» **What is expected**
Scan the records that follow, and whenever a line has the word "VLOAD", copy it.

» **Dataset content**
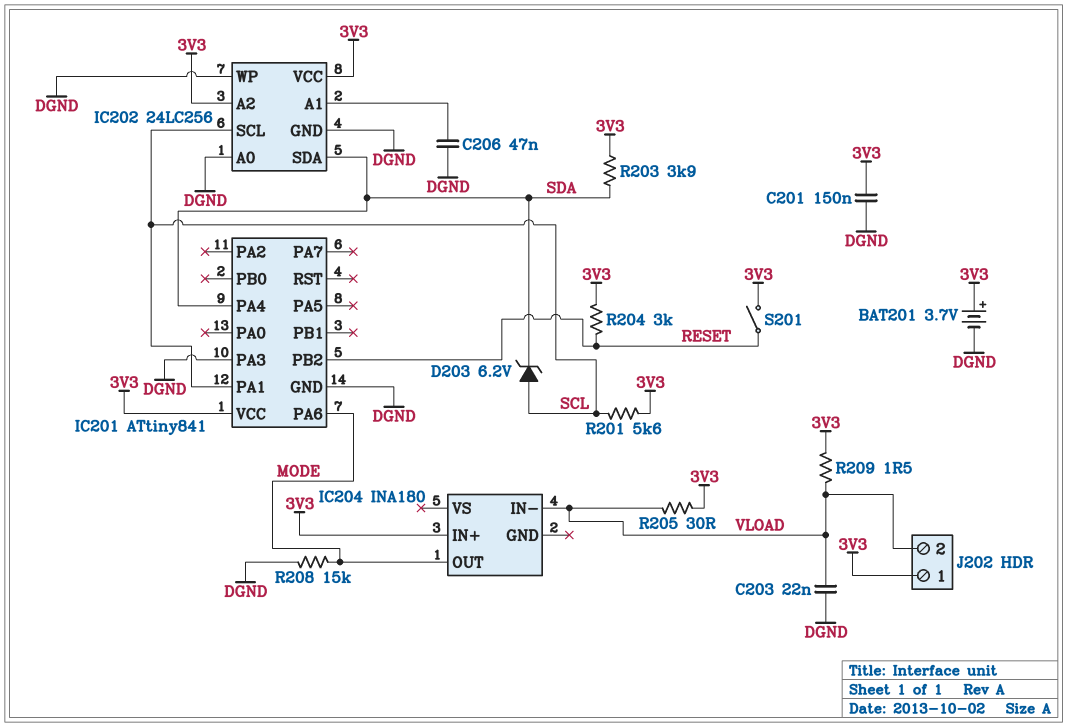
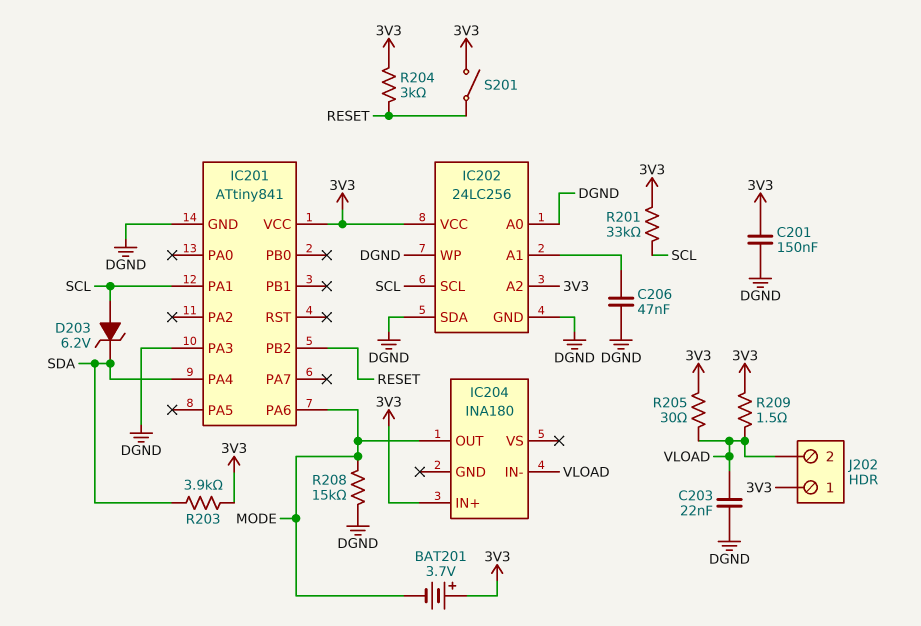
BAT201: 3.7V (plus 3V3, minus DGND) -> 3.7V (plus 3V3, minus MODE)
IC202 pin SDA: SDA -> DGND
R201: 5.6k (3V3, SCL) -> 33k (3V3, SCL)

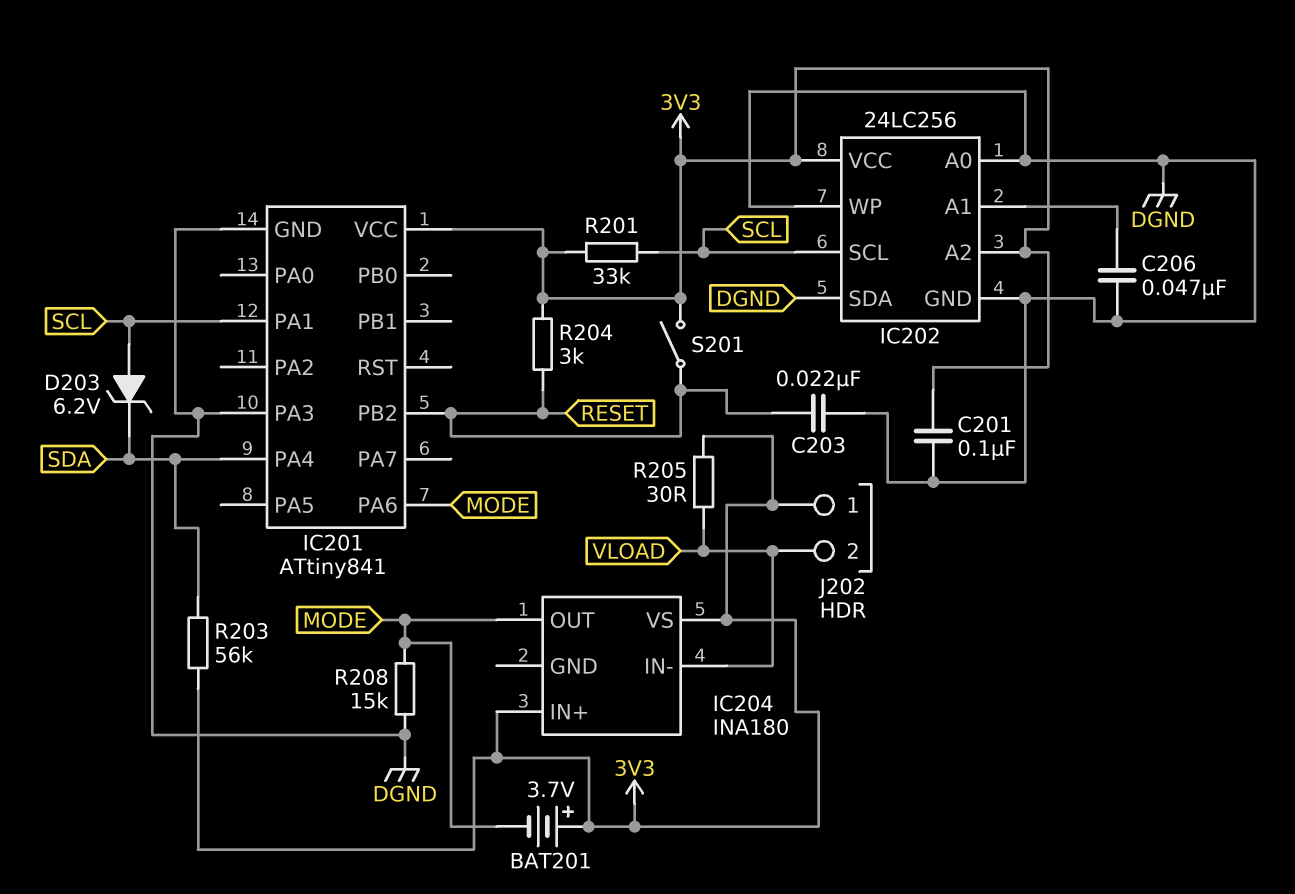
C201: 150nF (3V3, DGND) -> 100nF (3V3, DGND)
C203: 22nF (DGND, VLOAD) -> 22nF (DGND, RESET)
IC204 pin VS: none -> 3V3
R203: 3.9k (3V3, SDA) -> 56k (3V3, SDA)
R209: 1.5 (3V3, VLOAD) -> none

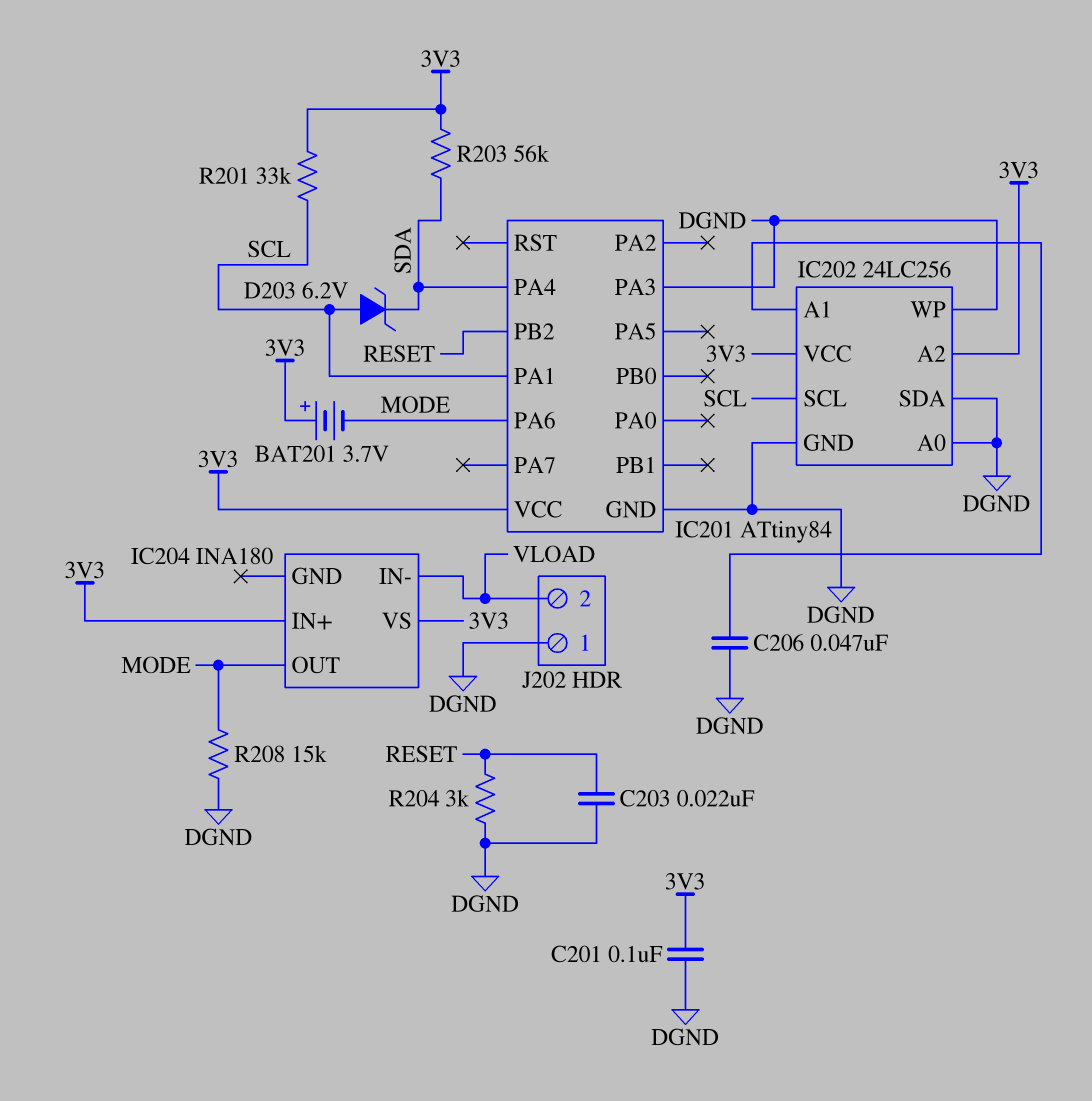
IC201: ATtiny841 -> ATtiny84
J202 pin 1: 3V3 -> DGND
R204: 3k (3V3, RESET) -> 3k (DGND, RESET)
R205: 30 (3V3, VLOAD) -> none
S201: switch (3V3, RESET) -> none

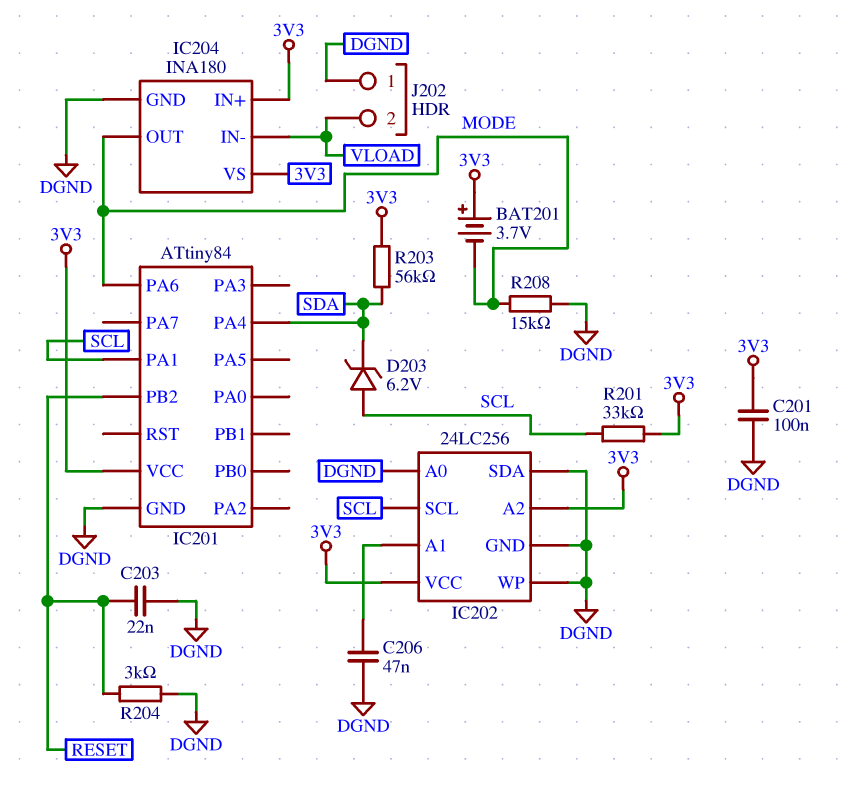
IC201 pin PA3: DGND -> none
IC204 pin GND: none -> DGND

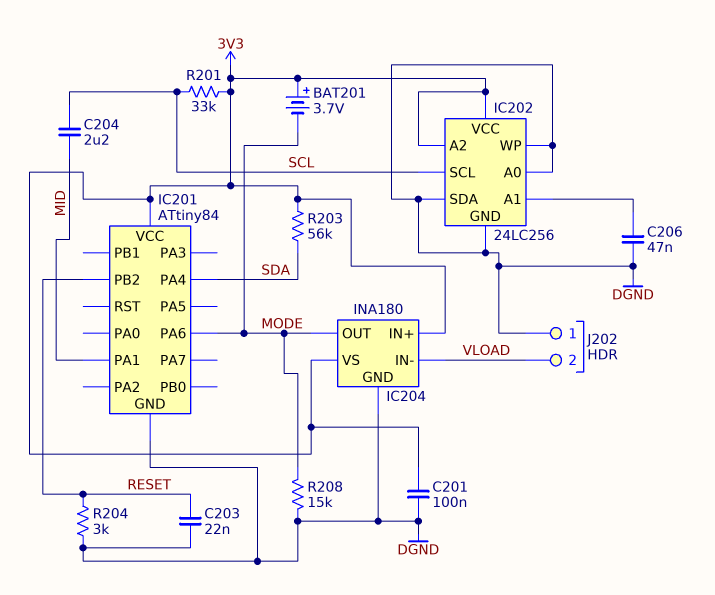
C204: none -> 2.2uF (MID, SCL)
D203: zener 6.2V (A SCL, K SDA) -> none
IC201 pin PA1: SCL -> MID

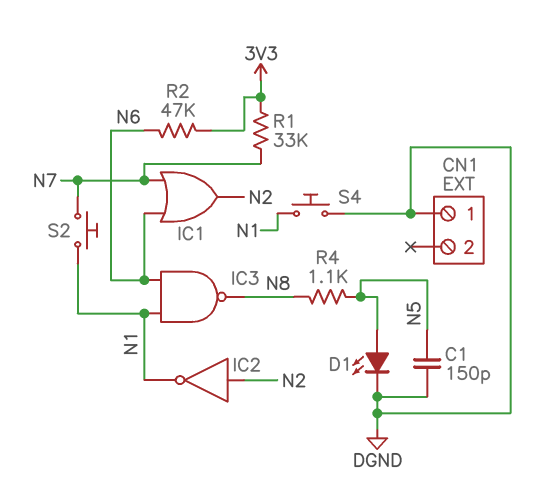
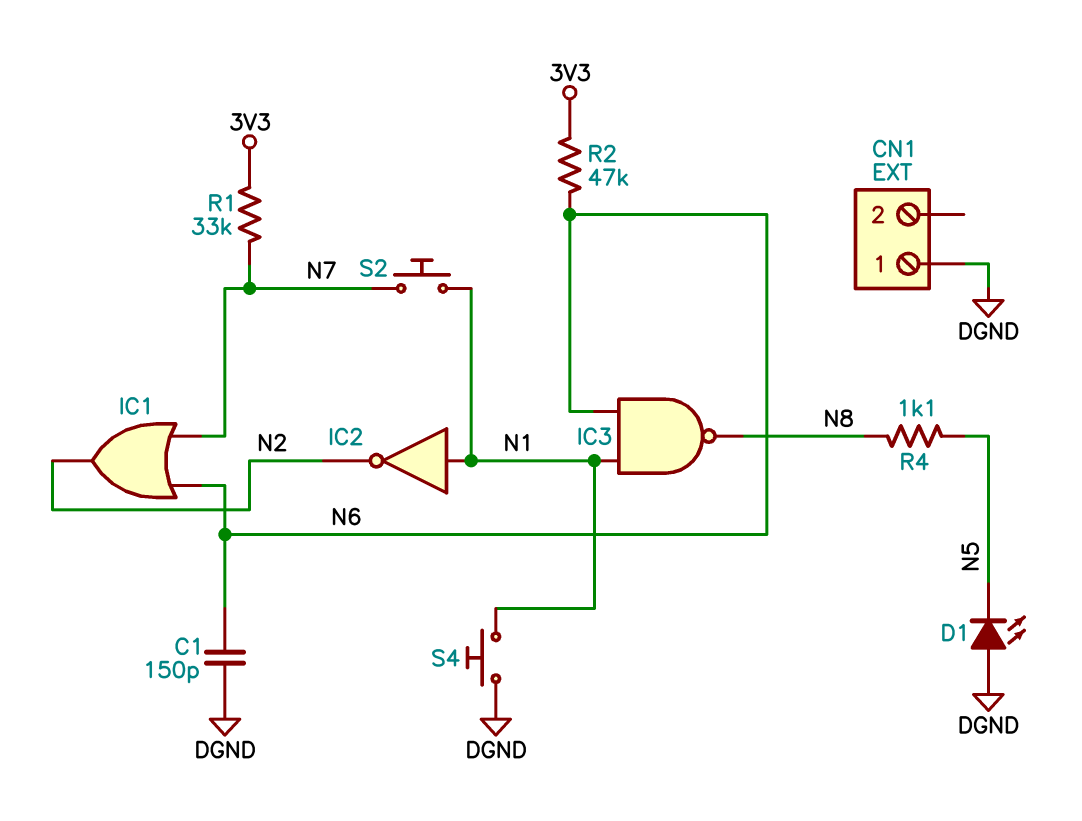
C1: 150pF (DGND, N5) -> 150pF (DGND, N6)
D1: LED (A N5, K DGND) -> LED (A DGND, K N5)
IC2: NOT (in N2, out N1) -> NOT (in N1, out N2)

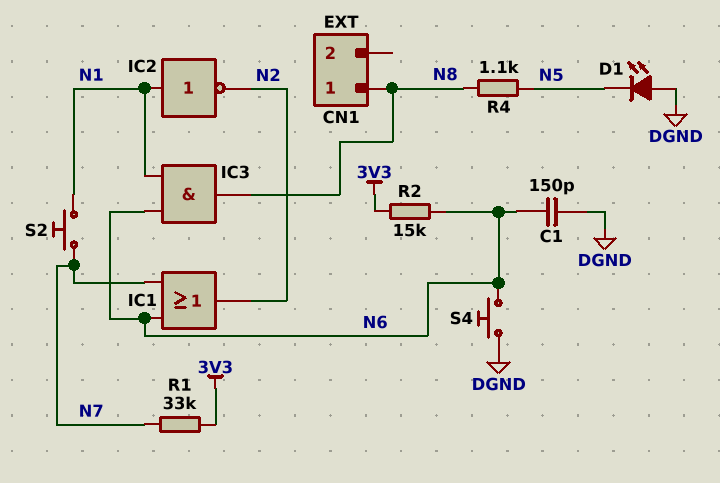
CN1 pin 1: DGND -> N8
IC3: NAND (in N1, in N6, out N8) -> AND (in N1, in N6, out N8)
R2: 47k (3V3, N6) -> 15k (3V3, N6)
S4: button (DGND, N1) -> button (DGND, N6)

» **Written answer**
C203: 22nF (DGND, VLOAD) -> 22nF (DGND, RESET)
R209: 1.5 (3V3, VLOAD) -> none
R205: 30 (3V3, VLOAD) -> none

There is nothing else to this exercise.